= DIRECTIVE =
Please reproduce the records word for word, starting at their first line and ending at the line containing "Manaus: 19:36 -> 19:35", with both of those lines included.
[BEGIN MATERIAL PROVIDED]
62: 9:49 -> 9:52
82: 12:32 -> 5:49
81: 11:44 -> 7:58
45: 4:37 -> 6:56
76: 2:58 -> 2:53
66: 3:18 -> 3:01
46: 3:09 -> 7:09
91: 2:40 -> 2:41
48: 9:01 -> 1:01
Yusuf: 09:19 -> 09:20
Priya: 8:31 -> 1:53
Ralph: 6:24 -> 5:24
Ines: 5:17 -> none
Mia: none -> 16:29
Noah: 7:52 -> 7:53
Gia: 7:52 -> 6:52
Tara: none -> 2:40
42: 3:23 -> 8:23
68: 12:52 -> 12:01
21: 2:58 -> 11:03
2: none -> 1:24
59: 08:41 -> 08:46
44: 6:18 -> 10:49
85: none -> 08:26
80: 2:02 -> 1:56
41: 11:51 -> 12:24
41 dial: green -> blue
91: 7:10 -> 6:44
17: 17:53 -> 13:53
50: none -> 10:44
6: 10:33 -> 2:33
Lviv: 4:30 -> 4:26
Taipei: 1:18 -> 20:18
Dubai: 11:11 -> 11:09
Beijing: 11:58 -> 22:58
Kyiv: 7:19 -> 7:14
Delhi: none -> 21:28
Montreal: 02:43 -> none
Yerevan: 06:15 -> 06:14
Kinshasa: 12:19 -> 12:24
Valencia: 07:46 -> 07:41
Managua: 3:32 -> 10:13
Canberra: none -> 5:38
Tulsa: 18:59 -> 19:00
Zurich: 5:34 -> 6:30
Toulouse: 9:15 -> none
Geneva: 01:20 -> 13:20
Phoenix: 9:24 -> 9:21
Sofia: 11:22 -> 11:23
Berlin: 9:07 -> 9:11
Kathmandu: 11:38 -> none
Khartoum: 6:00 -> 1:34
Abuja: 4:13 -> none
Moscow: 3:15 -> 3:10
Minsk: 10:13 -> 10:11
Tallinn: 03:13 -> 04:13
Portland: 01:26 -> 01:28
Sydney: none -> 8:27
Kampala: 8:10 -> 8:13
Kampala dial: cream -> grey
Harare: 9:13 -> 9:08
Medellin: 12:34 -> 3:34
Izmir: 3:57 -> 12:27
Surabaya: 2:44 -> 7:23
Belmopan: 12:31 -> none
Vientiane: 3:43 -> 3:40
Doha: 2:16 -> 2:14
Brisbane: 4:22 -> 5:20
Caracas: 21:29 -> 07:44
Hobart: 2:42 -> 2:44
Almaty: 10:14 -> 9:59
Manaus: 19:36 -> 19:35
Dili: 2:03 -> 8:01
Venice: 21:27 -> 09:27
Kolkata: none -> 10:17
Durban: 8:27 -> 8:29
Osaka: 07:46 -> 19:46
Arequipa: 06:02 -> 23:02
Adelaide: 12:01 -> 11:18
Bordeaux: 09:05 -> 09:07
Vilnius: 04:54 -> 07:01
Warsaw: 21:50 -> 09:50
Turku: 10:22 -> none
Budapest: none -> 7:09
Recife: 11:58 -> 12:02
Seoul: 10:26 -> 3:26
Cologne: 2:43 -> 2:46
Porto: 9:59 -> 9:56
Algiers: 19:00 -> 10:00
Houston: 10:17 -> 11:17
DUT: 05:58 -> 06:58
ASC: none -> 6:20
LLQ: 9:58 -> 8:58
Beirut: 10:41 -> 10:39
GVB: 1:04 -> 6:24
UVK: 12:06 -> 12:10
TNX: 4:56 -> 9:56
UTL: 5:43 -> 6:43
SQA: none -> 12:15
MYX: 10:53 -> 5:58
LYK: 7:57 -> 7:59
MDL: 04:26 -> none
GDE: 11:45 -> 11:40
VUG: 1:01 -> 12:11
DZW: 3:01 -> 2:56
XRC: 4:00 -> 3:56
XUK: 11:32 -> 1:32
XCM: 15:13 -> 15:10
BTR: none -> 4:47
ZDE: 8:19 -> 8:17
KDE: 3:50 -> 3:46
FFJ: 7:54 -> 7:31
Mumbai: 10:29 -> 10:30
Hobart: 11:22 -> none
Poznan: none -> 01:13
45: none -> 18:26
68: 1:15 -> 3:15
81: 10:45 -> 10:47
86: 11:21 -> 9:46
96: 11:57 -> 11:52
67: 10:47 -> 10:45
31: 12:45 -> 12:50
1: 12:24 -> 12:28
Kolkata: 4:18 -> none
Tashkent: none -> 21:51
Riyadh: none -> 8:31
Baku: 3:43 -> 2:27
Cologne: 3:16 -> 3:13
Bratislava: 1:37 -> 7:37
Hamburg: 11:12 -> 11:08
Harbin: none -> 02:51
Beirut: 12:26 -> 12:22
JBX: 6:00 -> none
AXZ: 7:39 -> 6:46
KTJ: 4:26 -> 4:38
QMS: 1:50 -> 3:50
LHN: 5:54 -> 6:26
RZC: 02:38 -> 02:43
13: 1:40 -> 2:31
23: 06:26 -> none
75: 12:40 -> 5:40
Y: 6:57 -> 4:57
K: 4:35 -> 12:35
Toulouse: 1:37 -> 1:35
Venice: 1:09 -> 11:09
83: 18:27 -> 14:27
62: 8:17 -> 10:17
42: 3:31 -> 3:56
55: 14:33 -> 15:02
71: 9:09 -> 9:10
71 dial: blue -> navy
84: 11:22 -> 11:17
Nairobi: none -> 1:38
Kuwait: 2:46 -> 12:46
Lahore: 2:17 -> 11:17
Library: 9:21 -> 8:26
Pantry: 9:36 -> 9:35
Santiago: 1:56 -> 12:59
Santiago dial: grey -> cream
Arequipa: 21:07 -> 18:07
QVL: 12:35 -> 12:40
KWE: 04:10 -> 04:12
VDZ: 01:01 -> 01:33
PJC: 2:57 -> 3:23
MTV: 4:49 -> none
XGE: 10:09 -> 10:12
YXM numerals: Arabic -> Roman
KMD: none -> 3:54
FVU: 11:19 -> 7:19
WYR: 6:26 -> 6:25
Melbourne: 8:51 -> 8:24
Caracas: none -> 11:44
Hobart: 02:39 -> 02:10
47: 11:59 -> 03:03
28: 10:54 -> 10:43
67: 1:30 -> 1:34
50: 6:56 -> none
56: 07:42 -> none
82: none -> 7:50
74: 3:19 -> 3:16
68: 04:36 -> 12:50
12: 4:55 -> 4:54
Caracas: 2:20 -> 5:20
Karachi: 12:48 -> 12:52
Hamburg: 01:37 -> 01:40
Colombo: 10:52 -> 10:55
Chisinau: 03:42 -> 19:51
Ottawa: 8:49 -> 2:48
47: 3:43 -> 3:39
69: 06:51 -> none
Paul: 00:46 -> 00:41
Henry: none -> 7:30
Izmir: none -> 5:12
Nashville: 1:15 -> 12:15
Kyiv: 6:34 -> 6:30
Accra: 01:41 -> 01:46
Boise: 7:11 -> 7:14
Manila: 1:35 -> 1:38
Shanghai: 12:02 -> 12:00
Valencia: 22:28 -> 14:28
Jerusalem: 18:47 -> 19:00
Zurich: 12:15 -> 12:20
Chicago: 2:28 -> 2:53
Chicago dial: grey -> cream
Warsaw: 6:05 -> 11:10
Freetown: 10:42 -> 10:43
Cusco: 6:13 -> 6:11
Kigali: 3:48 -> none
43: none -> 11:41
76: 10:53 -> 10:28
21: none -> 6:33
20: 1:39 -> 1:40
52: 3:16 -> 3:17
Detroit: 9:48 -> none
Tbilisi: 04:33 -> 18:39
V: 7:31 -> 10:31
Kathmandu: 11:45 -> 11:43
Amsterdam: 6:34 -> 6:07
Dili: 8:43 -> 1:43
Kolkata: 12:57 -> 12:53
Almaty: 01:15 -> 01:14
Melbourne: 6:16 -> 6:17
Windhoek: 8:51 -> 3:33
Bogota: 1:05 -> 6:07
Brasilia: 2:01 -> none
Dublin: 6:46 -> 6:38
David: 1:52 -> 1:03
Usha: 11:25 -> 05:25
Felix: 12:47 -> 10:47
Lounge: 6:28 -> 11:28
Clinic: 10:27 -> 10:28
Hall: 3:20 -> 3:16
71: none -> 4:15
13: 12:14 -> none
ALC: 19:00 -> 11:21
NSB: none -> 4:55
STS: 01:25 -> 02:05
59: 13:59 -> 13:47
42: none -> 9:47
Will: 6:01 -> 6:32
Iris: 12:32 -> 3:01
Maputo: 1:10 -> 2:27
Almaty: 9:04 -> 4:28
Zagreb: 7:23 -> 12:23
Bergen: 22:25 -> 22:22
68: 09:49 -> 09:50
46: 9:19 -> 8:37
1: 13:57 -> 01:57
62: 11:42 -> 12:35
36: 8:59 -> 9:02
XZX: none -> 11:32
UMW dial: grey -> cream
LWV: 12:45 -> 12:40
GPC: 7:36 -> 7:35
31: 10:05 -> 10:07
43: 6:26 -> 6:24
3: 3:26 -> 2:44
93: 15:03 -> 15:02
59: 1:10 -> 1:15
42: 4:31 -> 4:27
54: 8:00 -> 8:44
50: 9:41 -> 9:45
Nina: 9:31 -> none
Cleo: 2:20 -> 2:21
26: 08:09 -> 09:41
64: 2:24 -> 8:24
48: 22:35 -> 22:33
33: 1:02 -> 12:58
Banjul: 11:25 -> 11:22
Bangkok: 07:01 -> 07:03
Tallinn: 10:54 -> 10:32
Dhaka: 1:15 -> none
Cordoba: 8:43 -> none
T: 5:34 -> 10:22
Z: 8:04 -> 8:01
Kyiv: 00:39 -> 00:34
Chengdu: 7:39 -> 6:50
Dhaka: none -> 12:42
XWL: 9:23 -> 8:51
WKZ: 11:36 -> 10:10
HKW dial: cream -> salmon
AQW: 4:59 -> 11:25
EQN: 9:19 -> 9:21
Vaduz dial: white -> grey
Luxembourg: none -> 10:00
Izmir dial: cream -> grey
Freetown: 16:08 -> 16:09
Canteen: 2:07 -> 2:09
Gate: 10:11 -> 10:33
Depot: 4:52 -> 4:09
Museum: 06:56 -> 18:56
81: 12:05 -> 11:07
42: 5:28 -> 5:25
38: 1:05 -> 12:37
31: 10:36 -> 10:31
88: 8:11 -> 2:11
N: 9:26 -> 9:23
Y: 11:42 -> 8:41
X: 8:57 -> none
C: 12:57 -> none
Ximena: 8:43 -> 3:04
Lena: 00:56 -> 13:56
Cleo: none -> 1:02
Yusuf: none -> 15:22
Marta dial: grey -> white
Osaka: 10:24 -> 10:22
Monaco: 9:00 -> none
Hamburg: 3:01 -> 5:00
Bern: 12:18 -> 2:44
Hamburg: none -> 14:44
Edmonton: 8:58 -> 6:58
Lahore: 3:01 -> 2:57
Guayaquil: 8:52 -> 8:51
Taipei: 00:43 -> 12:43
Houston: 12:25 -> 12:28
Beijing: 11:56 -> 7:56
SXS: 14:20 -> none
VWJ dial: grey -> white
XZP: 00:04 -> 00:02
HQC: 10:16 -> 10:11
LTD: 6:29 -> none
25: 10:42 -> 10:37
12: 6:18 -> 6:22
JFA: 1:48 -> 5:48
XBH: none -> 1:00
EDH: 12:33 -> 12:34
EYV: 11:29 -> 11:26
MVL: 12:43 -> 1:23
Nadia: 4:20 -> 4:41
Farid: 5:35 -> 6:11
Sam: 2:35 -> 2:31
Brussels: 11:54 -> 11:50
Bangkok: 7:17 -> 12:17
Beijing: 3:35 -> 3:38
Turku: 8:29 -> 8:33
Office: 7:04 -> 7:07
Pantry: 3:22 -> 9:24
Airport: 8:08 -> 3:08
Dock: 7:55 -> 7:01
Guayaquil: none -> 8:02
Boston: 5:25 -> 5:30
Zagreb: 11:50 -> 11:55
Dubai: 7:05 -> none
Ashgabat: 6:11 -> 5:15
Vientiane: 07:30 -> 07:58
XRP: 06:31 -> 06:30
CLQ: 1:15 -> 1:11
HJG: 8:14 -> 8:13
[END MATERIAL PROVIDED]
= WRITTEN SOLUTION =
62: 9:49 -> 9:52
82: 12:32 -> 5:49
81: 11:44 -> 7:58
45: 4:37 -> 6:56
76: 2:58 -> 2:53
66: 3:18 -> 3:01
46: 3:09 -> 7:09
91: 2:40 -> 2:41
48: 9:01 -> 1:01
Yusuf: 09:19 -> 09:20
Priya: 8:31 -> 1:53
Ralph: 6:24 -> 5:24
Ines: 5:17 -> none
Mia: none -> 16:29
Noah: 7:52 -> 7:53
Gia: 7:52 -> 6:52
Tara: none -> 2:40
42: 3:23 -> 8:23
68: 12:52 -> 12:01
21: 2:58 -> 11:03
2: none -> 1:24
59: 08:41 -> 08:46
44: 6:18 -> 10:49
85: none -> 08:26
80: 2:02 -> 1:56
41: 11:51 -> 12:24
41 dial: green -> blue
91: 7:10 -> 6:44
17: 17:53 -> 13:53
50: none -> 10:44
6: 10:33 -> 2:33
Lviv: 4:30 -> 4:26
Taipei: 1:18 -> 20:18
Dubai: 11:11 -> 11:09
Beijing: 11:58 -> 22:58
Kyiv: 7:19 -> 7:14
Delhi: none -> 21:28
Montreal: 02:43 -> none
Yerevan: 06:15 -> 06:14
Kinshasa: 12:19 -> 12:24
Valencia: 07:46 -> 07:41
Managua: 3:32 -> 10:13
Canberra: none -> 5:38
Tulsa: 18:59 -> 19:00
Zurich: 5:34 -> 6:30
Toulouse: 9:15 -> none
Geneva: 01:20 -> 13:20
Phoenix: 9:24 -> 9:21
Sofia: 11:22 -> 11:23
Berlin: 9:07 -> 9:11
Kathmandu: 11:38 -> none
Khartoum: 6:00 -> 1:34
Abuja: 4:13 -> none
Moscow: 3:15 -> 3:10
Minsk: 10:13 -> 10:11
Tallinn: 03:13 -> 04:13
Portland: 01:26 -> 01:28
Sydney: none -> 8:27
Kampala: 8:10 -> 8:13
Kampala dial: cream -> grey
Harare: 9:13 -> 9:08
Medellin: 12:34 -> 3:34
Izmir: 3:57 -> 12:27
Surabaya: 2:44 -> 7:23
Belmopan: 12:31 -> none
Vientiane: 3:43 -> 3:40
Doha: 2:16 -> 2:14
Brisbane: 4:22 -> 5:20
Caracas: 21:29 -> 07:44
Hobart: 2:42 -> 2:44
Almaty: 10:14 -> 9:59
Manaus: 19:36 -> 19:35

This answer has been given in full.